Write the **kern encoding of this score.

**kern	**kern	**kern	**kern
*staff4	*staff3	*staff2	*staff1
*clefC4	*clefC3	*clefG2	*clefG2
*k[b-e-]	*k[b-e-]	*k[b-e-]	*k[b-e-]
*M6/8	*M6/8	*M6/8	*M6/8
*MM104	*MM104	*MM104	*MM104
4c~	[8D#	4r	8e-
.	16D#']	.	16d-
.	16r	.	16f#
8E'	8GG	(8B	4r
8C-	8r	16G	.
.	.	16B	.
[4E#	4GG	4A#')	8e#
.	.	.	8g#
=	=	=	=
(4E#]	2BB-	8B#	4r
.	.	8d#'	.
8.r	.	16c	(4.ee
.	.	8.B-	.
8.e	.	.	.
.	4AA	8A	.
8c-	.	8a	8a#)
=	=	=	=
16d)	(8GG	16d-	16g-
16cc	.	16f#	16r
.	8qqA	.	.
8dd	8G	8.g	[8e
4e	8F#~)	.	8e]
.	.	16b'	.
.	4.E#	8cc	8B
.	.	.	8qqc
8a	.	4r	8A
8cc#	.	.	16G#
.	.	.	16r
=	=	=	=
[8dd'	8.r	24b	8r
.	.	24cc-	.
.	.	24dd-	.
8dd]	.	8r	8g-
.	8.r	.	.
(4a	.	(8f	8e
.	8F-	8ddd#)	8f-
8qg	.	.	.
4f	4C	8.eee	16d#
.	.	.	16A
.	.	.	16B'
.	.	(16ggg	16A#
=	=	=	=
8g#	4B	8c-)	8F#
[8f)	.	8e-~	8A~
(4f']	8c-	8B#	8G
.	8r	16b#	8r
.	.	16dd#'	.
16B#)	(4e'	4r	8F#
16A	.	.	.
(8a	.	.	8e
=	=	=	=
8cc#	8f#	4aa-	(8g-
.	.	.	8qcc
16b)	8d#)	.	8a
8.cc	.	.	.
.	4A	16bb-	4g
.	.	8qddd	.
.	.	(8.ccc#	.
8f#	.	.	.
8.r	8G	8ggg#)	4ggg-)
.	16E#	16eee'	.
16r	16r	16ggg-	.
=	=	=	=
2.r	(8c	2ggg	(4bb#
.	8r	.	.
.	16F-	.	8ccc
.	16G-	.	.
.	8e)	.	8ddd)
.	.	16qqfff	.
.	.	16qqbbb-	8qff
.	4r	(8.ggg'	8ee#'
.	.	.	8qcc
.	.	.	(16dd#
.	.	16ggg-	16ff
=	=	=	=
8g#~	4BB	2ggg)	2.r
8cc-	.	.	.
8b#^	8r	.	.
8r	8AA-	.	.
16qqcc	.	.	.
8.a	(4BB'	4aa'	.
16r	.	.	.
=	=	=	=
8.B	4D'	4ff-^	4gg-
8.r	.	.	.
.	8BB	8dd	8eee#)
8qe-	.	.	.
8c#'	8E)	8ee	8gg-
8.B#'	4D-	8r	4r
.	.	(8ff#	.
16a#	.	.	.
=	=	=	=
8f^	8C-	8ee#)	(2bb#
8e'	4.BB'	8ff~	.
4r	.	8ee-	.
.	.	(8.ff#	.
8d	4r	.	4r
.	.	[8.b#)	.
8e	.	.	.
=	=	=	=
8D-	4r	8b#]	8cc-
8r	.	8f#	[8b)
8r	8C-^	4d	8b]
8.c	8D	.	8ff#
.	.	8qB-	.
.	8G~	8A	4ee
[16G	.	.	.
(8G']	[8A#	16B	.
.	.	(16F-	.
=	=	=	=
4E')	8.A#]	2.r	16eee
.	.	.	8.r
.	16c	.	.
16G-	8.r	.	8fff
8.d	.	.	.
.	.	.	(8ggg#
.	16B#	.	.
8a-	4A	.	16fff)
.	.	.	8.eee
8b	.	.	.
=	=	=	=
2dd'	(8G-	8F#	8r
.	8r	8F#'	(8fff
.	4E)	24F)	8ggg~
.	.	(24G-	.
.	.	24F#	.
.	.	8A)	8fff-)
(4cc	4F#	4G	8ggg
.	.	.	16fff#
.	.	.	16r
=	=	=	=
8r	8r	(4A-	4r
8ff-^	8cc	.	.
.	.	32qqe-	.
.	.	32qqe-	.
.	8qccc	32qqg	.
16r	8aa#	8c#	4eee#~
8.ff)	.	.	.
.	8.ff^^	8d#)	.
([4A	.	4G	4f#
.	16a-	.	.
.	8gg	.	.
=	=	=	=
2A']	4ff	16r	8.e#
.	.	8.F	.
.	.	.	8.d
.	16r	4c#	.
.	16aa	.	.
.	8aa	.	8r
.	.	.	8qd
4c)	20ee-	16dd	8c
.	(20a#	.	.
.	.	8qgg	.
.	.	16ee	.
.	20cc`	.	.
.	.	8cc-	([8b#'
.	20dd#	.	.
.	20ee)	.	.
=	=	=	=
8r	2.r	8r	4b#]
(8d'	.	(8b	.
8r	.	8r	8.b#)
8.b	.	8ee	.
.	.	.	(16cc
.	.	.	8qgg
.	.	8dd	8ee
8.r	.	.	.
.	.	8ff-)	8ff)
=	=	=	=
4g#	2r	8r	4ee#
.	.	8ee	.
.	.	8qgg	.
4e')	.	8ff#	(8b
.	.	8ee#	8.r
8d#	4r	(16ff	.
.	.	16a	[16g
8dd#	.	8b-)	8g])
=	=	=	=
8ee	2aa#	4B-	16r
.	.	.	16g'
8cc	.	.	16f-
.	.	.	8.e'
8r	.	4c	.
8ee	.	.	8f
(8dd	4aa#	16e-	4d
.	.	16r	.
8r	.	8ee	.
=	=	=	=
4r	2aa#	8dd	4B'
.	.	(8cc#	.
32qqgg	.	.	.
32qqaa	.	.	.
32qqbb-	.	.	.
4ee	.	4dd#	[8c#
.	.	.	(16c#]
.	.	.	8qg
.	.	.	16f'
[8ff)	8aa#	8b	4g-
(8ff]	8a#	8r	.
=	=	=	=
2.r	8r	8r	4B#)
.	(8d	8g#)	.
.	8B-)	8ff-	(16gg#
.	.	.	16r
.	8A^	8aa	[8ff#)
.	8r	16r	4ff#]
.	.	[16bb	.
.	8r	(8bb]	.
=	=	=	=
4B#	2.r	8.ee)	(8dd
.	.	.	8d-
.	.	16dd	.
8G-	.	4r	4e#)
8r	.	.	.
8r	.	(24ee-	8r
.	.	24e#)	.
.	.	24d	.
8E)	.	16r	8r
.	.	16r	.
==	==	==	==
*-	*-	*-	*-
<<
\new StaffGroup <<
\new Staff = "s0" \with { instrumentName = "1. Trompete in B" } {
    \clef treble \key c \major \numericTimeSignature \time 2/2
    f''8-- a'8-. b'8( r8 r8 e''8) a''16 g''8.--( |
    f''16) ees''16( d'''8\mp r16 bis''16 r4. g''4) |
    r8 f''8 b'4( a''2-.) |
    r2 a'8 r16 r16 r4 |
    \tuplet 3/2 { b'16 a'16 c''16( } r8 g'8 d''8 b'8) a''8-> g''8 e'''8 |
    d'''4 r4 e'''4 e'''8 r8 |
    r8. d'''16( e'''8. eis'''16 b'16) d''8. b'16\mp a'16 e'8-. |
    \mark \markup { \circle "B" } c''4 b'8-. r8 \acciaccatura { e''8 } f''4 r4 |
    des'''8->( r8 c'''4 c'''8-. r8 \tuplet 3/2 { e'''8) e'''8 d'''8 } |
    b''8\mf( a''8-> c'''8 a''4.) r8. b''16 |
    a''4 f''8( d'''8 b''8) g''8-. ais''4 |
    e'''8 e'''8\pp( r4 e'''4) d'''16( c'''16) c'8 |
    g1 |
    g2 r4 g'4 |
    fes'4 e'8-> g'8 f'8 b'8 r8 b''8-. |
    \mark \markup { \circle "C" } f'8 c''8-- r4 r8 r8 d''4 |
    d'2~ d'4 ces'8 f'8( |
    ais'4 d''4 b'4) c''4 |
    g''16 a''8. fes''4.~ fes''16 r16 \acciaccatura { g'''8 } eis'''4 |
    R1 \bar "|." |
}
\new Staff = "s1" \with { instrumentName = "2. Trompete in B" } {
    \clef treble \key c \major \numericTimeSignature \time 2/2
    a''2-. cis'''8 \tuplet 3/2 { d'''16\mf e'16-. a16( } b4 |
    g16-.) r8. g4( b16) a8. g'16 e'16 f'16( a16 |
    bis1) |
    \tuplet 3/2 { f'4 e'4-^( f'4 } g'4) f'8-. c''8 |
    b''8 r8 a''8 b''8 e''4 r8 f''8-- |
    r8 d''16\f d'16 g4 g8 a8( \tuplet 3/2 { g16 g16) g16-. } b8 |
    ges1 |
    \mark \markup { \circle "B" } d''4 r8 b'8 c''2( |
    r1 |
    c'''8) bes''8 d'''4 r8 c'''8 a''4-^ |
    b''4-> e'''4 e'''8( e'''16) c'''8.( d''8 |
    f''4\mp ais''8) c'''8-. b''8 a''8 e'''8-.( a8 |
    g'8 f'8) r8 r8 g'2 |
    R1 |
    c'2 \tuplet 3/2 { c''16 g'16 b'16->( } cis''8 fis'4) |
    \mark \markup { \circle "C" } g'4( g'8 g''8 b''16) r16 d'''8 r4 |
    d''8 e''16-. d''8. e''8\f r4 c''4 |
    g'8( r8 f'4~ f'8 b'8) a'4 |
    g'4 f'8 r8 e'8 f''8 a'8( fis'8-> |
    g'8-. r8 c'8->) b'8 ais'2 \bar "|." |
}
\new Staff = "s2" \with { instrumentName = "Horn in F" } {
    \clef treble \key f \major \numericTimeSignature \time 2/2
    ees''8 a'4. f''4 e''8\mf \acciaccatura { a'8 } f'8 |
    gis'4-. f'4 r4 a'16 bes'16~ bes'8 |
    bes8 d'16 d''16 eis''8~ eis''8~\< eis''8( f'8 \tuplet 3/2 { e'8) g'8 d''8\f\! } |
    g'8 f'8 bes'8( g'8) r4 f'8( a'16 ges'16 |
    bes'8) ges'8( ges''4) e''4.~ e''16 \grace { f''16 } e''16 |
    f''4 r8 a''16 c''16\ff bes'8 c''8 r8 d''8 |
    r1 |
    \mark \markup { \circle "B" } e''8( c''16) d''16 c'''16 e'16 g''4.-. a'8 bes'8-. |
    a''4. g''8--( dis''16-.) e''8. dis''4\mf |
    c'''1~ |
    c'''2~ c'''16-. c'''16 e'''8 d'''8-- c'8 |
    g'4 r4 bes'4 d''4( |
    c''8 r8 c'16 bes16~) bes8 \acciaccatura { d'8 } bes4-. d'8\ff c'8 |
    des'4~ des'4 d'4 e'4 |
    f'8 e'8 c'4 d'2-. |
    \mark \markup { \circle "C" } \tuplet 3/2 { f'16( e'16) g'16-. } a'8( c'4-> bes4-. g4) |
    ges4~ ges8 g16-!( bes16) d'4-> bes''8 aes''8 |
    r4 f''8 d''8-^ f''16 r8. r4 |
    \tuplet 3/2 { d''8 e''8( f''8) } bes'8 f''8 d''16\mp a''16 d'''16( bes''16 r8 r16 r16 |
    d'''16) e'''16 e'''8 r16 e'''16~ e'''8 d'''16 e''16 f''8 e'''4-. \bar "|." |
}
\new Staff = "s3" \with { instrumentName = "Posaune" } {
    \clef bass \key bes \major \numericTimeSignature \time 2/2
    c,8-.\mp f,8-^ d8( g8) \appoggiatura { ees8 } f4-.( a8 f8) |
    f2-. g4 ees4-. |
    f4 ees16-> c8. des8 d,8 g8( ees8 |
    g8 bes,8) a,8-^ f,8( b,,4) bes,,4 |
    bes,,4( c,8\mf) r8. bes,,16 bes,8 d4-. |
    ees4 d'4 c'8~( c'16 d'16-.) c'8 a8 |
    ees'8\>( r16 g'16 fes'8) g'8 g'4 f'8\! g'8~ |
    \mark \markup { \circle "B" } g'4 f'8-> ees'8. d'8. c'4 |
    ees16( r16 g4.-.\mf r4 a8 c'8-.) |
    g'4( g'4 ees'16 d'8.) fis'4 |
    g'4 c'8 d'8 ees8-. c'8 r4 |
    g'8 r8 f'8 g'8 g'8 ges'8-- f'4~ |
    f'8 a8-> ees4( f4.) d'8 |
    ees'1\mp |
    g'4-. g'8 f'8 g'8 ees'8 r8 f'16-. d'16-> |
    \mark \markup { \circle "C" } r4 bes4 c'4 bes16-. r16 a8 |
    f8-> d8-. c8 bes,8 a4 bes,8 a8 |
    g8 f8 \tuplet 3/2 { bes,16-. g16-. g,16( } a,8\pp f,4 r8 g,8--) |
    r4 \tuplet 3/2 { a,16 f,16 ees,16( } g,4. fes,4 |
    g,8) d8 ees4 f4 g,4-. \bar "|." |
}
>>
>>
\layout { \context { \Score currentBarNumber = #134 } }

══════

Work to do :: Report every line of the data above that contains the string "circle", copying each such line in full.

Output ::
    \mark \markup { \circle "B" } c''4 b'8-. r8 \acciaccatura { e''8 } f''4 r4 |
    \mark \markup { \circle "C" } f'8 c''8-- r4 r8 r8 d''4 |
    \mark \markup { \circle "B" } d''4 r8 b'8 c''2( |
    \mark \markup { \circle "C" } g'4( g'8 g''8 b''16) r16 d'''8 r4 |
    \mark \markup { \circle "B" } e''8( c''16) d''16 c'''16 e'16 g''4.-. a'8 bes'8-. |
    \mark \markup { \circle "C" } \tuplet 3/2 { f'16( e'16) g'16-. } a'8( c'4-> bes4-. g4) |
    \mark \markup { \circle "B" } g'4 f'8-> ees'8. d'8. c'4 |
    \mark \markup { \circle "C" } r4 bes4 c'4 bes16-. r16 a8 |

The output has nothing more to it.